(Beginning of Records for the task)
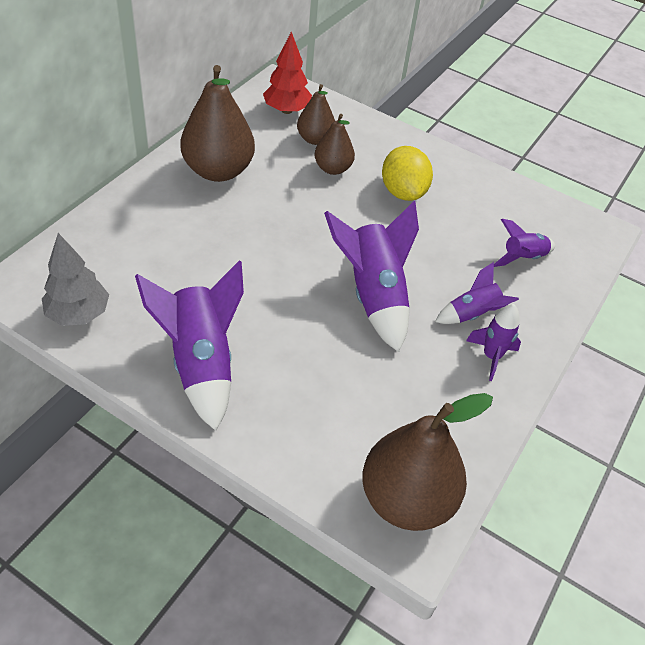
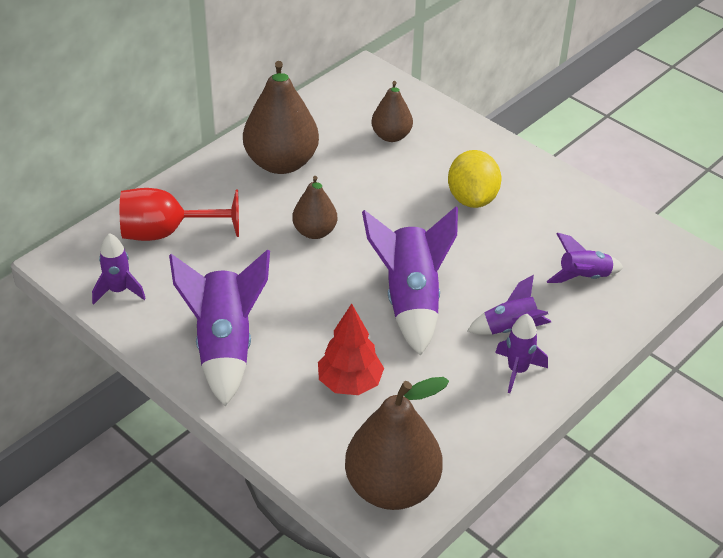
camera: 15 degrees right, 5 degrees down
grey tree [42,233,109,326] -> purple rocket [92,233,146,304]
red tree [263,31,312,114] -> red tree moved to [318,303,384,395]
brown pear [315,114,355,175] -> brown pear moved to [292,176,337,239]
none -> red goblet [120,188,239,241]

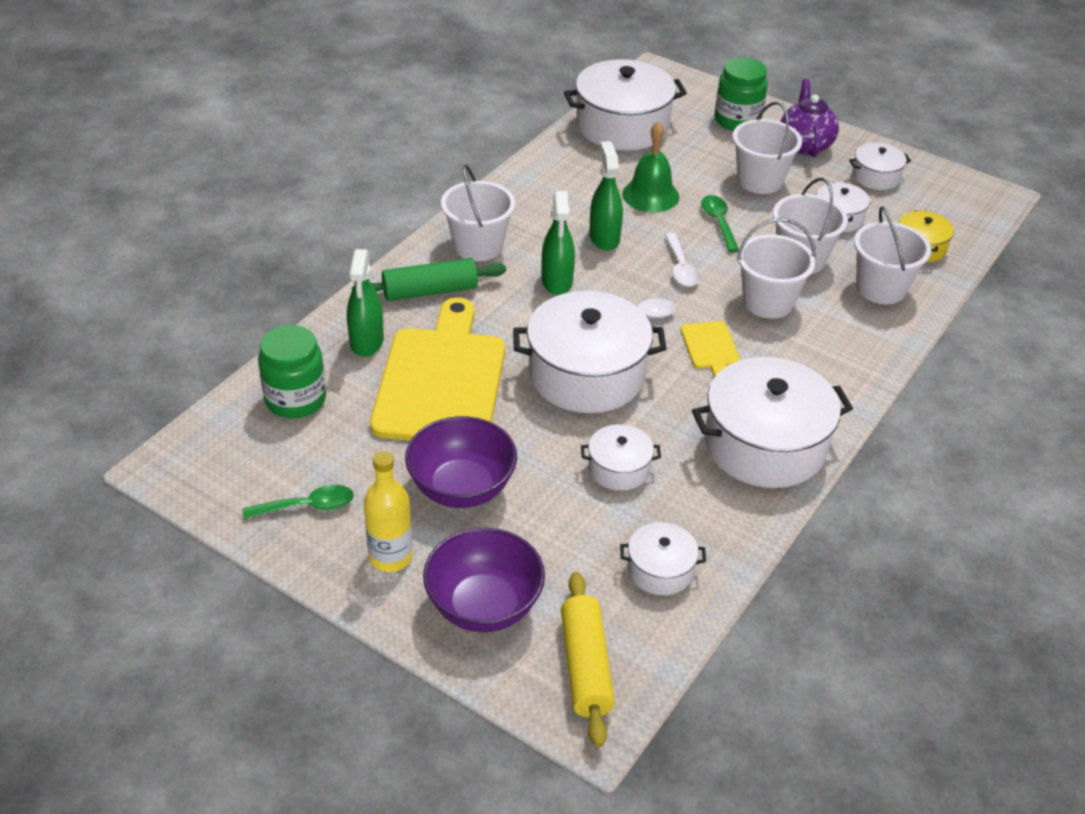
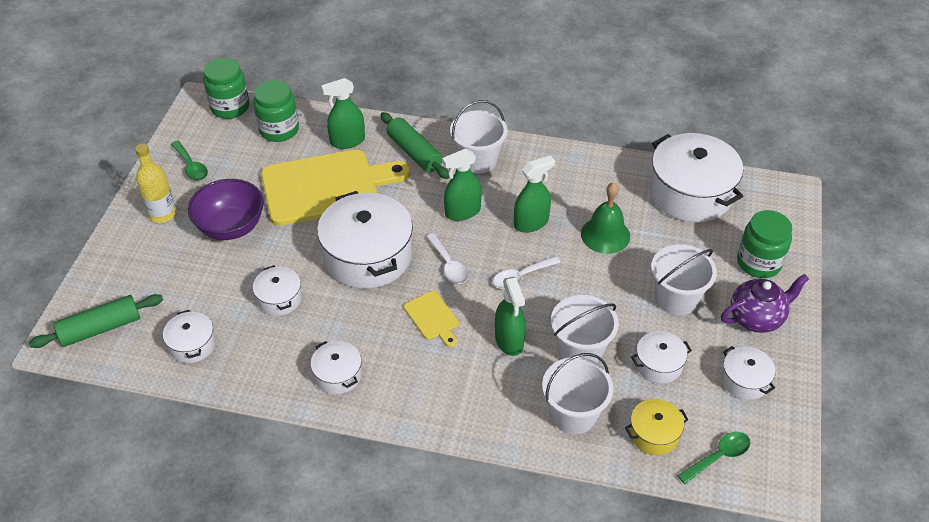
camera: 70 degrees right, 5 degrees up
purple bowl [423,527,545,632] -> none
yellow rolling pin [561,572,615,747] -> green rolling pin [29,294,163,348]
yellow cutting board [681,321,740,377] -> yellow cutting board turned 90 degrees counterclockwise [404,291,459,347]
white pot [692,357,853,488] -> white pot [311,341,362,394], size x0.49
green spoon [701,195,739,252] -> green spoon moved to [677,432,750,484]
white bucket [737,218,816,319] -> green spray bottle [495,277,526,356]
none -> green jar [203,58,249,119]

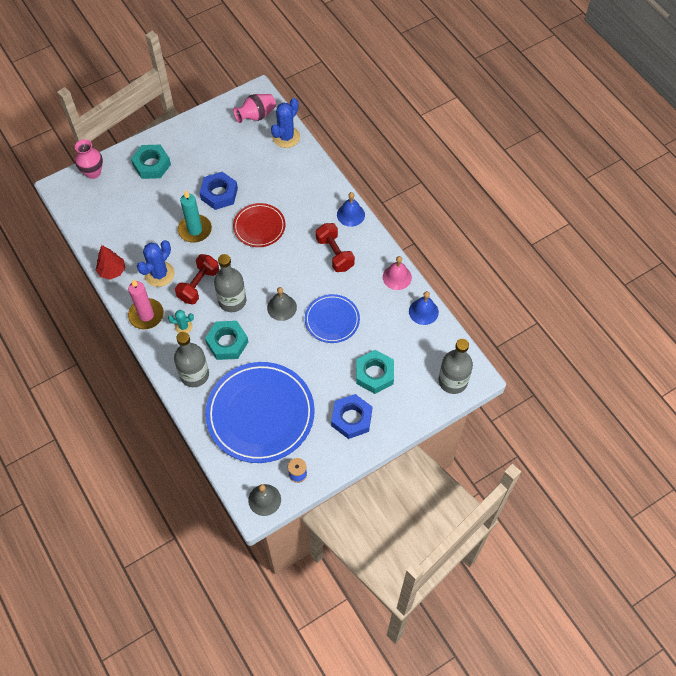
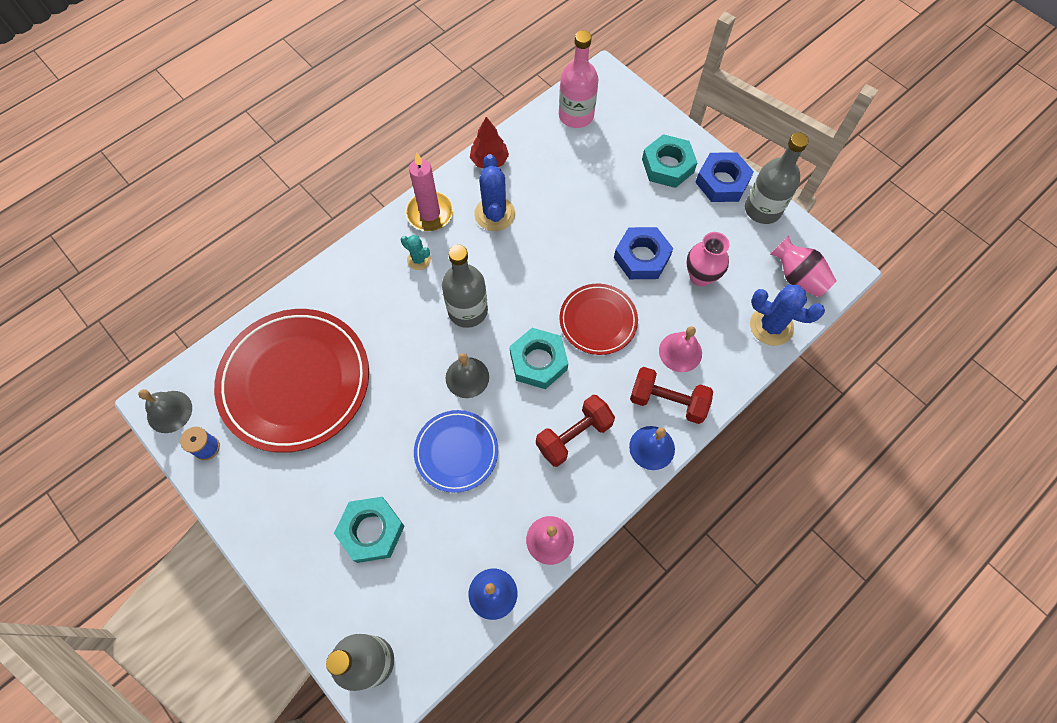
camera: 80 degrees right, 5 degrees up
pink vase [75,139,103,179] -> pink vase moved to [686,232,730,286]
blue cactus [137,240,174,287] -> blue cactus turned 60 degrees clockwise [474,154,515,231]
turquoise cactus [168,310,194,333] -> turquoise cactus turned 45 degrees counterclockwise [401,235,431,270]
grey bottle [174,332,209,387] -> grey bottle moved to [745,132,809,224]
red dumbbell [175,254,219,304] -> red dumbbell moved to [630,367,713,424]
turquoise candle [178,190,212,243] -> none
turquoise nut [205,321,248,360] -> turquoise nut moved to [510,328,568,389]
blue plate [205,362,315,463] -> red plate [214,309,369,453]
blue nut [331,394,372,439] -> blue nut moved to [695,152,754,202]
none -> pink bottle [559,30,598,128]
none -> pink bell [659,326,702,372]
(End of Records for the task)
Task objective: Give the records above again verbatim, pictures omitted.

Answer:
camera: 15 degrees right, 5 degrees down
grey tree [42,233,109,326] -> purple rocket [92,233,146,304]
red tree [263,31,312,114] -> red tree moved to [318,303,384,395]
brown pear [315,114,355,175] -> brown pear moved to [292,176,337,239]
none -> red goblet [120,188,239,241]

camera: 70 degrees right, 5 degrees up
purple bowl [423,527,545,632] -> none
yellow rolling pin [561,572,615,747] -> green rolling pin [29,294,163,348]
yellow cutting board [681,321,740,377] -> yellow cutting board turned 90 degrees counterclockwise [404,291,459,347]
white pot [692,357,853,488] -> white pot [311,341,362,394], size x0.49
green spoon [701,195,739,252] -> green spoon moved to [677,432,750,484]
white bucket [737,218,816,319] -> green spray bottle [495,277,526,356]
none -> green jar [203,58,249,119]

camera: 80 degrees right, 5 degrees up
pink vase [75,139,103,179] -> pink vase moved to [686,232,730,286]
blue cactus [137,240,174,287] -> blue cactus turned 60 degrees clockwise [474,154,515,231]
turquoise cactus [168,310,194,333] -> turquoise cactus turned 45 degrees counterclockwise [401,235,431,270]
grey bottle [174,332,209,387] -> grey bottle moved to [745,132,809,224]
red dumbbell [175,254,219,304] -> red dumbbell moved to [630,367,713,424]
turquoise candle [178,190,212,243] -> none
turquoise nut [205,321,248,360] -> turquoise nut moved to [510,328,568,389]
blue plate [205,362,315,463] -> red plate [214,309,369,453]
blue nut [331,394,372,439] -> blue nut moved to [695,152,754,202]
none -> pink bottle [559,30,598,128]
none -> pink bell [659,326,702,372]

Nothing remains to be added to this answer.